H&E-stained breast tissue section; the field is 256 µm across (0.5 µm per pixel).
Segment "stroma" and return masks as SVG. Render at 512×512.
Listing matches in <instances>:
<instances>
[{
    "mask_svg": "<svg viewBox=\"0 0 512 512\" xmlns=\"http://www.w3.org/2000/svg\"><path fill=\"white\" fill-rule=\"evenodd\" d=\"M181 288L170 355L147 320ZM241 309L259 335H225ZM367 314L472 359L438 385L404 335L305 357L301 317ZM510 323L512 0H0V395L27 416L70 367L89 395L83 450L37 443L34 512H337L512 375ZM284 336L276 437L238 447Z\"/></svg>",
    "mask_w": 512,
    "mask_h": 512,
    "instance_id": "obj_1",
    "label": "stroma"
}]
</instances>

——————————

__TASK TO COMPLETE__.
From the listing above, extract all records word for word.

__IN RESPONSE__.
H&E-stained breast tissue section; the field is 256 µm across (0.5 µm per pixel).
Segment "stroma" and return masks as SVG. Render at 512×512.
Listing matches in <instances>:
<instances>
[{
    "mask_svg": "<svg viewBox=\"0 0 512 512\" xmlns=\"http://www.w3.org/2000/svg\"><path fill=\"white\" fill-rule=\"evenodd\" d=\"M181 288L170 355L147 320ZM241 309L259 335H225ZM367 314L472 359L438 385L404 335L305 357L301 317ZM510 323L512 0H0V395L27 416L70 367L89 395L83 450L37 443L34 512H337L512 375ZM284 336L276 437L238 447Z\"/></svg>",
    "mask_w": 512,
    "mask_h": 512,
    "instance_id": "obj_1",
    "label": "stroma"
}]
</instances>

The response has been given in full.